→ **PROBLÈME COURT**: Compte les lignes du matériel qui contiennent la chaîne « defaultTimeSignature ». Donne seulement ce nombre.

Entrées du jeu de données:
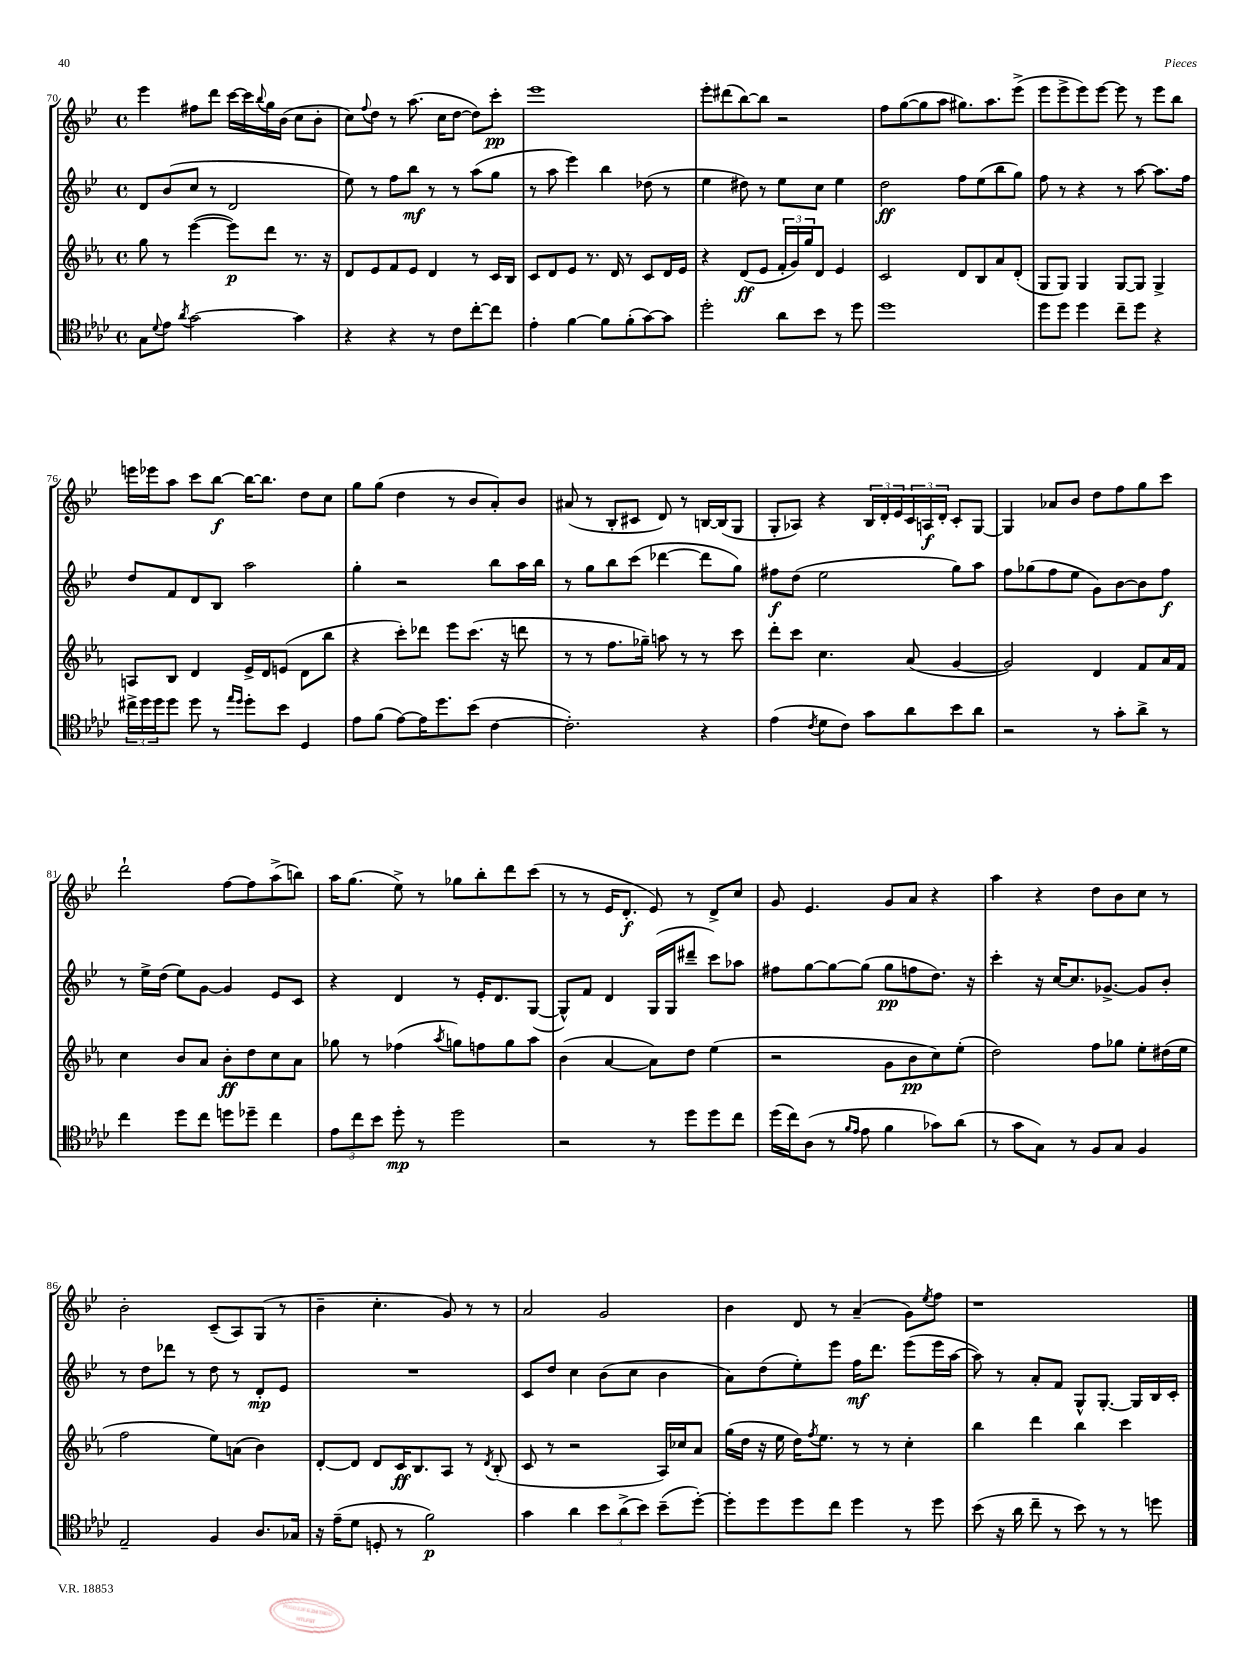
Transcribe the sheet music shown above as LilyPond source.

<<
\new StaffGroup <<
\new Staff = "s0" {
    \clef treble \key bes \major \defaultTimeSignature \time 4/4
    ees'''4 fis''8 d'''8 c'''16~ c'''16 \appoggiatura { bes''8 } g''16 bes'16( c''8 bes'8-. |
    c''8) \appoggiatura { f''8 } d''8 r8 a''8.( c''16 d''8~ d''8) c'''8-.\pp |
    ees'''1 |
    ees'''8-. dis'''8( bes''8~) bes''8 r2 |
    f''8 g''8~( g''8 a''8 gis''8.) a''8. ees'''8->( |
    ees'''8 ees'''8-> ees'''8) ees'''8~ ees'''8 r8 ees'''8 bes''8 |
    e'''16 ees'''16 a''8 c'''8 bes''8~\f bes''16~ bes''8. d''8 c''8 |
    g''8 g''8( d''4 r8 bes'8 a'8-.) bes'8 |
    ais'8( r8 bes8-. cis'8 d'8) r8 b16~ b16( g8 |
    g8-. aes8) r4 \tuplet 3/2 { bes16 d'16-. ees'16 } \tuplet 3/2 { c'16 a16\f d'16-. } c'8-. g8~ |
    g4 aes'8 bes'8 d''8 f''8 g''8 c'''8 |
    d'''2-! f''8~ f''8 a''8->( b''8) |
    a''16 g''8.( ees''8->) r8 ges''8 bes''8-. d'''8 c'''8( |
    r8 r8 ees'16 d'8.-.\f ees'8) r8 d'8-> c''8 |
    g'8 ees'4. g'8 a'8 r4 |
    a''4 r4 d''8 bes'8 c''8 r8 |
    bes'2-. c'8--( a8) g8( r8 |
    bes'4-- c''4.-. g'8) r8 r8 |
    a'2 g'2 |
    bes'4 d'8 r8 a'4--( g'8) \acciaccatura { ees''8 } f''8 |
    r1 \bar "|." |
}
\new Staff = "s1" {
    \clef treble \key bes \major \defaultTimeSignature \time 4/4
    d'8 bes'8( c''8 r8 d'2 |
    ees''8) r8 f''8 bes''8\mf r8 r8 a''8( g''8 |
    r8 a''8 ees'''4) bes''4 des''8( r8 |
    ees''4 dis''8) r8 ees''8 c''8 ees''4 |
    d''2\ff f''8 ees''8( bes''8 g''8) |
    f''8 r8 r4 r8 a''8~ a''8. f''16 |
    d''8 f'8 d'8 bes8 a''2 |
    g''4-. r2 bes''8 a''16 bes''16 |
    r8 g''8 bes''8 c'''8( des'''4~ des'''8 g''8) |
    fis''8\f d''8( ees''2 g''8) a''8 |
    f''8 ges''8( f''8 ees''8 g'8) bes'8~ bes'8 f''8\f |
    r8 ees''16-> d''16( ees''8) g'8~ g'4 ees'8 c'8 |
    r4 d'4 r8 ees'16-. d'8. g8~( |
    g8-^) f'8 d'4 g16( g16 dis'''8-- c'''8) aes''8 |
    fis''8 g''8~ g''8~ g''8( g''8\pp f''8 d''8.) r16 |
    c'''4-. r16 c''16~ c''8. ges'8.~-> ges'8 bes'8-. |
    r8 d''8 des'''8 r8 d''8 r8 d'8-.\mp ees'8 |
    R1 |
    c'8 d''8 c''4 bes'8( c''8 bes'4 |
    a'8) d''8( ees''8-.) ees'''8 f''16\mf d'''8. ees'''8( ees'''16 a''16~ |
    a''8) r8 a'8-. f'8 g8-^ g8.~-. g16 bes16 c'16-. \bar "|." |
}
\new Staff = "s2" {
    \clef treble \key ees \major \defaultTimeSignature \time 4/4
    g''8 r8 ees'''4~( ees'''8\p) d'''8 r8. r16 |
    d'8 ees'8 f'8 ees'8 d'4 r8 c'16 bes16 |
    c'8 d'8 ees'8 r8. d'16 r8 c'8 d'16 ees'16 |
    r4 d'8\ff( ees'8 \tuplet 3/2 { f'16-. g'16) g''16 } d'8 ees'4 |
    c'2 d'8 bes8 aes'8 d'8-.( |
    g8 g8) g4 g8~ g8 g4-> |
    a8 bes8 d'4 ees'16-> d'16 e'8( d'8 bes''8 |
    r4 c'''8-.) des'''8 ees'''8 c'''8.( r16 d'''8 |
    r8 r8 f''8. ges''16--) a''8 r8 r8 c'''8 |
    d'''8-. c'''8 c''4. aes'8( g'4~ |
    g'2) d'4 f'8 aes'16 f'16 |
    c''4 bes'8 aes'8 bes'8-.\ff d''8 c''8 aes'8 |
    ges''8 r8 fes''4( \acciaccatura { aes''8 } g''8) f''8 g''8 aes''8 |
    bes'4( aes'4~ aes'8) d''8 ees''4( |
    r2 g'8 bes'8\pp c''8) ees''8-.( |
    d''2) f''8 ges''8 ees''8-. dis''16( ees''16 |
    f''2 ees''8) a'8( bes'4) |
    d'8~-. d'8 d'8 c'16\ff bes8. aes8 r8 \acciaccatura { d'8 } bes8-.( |
    c'8 r8 r2 aes16) ces''16 aes'8 |
    g''16( d''16 r16 ees''16 d''16) \acciaccatura { f''8 } ees''8. r8 r8 c''4-. |
    bes''4 d'''4 bes''4 c'''4 \bar "|." |
}
\new Staff = "s3" {
    \clef tenor \key aes \major \defaultTimeSignature \time 4/4
    g8 \appoggiatura { des'8 } ees'8 \acciaccatura { aes'8 } g'2~ g'4 |
    r4 r4 r8 c'8 c''8~-. c''8 |
    ees'4-. f'4~ f'8 f'8-.( g'8~) g'8 |
    des''2-. aes'8 bes'8 r8 des''8 |
    des''1 |
    des''8 des''8 des''4 c''8-- des''8 r4 |
    \tuplet 3/2 { cis''16-> des''16 des''16 } des''8 des''8 r8 \grace { ees''16 des''16 } des''8-. bes'8 des4 |
    ees'8 f'8( ees'8~) ees'16 des''8. bes'8( c'4~ |
    c'2.-.) r4 |
    ees'4( \acciaccatura { c'8 } des'8 c'8) g'8 aes'8 bes'8 aes'8 |
    r2 r8 g'8-. aes'8-> r8 |
    c''4 des''8 c''8 d''8 des''8-- c''4 |
    \tuplet 3/2 { ees'8 c''8 bes'8 } des''8-.\mp r8 des''2 |
    r2 r8 des''8 des''8 c''8 |
    des''16( c''16) aes8( r8 \grace { f'16 ees'16 } ees'8 f'4 ges'8) aes'8( |
    r8 g'8 g8) r8 f8 g8 f4 |
    ees2-- f4 aes8. ges16 |
    r16 ees'16--( des'8 d8-. r8 f'2\p) |
    g'4 aes'4 \tuplet 3/2 { bes'8 aes'8->( bes'8) } bes'8--( des''8~-.) |
    des''8-. des''8 des''8 c''8 des''4 r8 des''8 |
    bes'8( r16 aes'16 c''8-- r8 bes'8) r8 r8 d''8 \bar "|." |
}
>>
>>
\layout { \context { \Score currentBarNumber = #70 } }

→ **RÉPONSE COMPLÈTE**: 4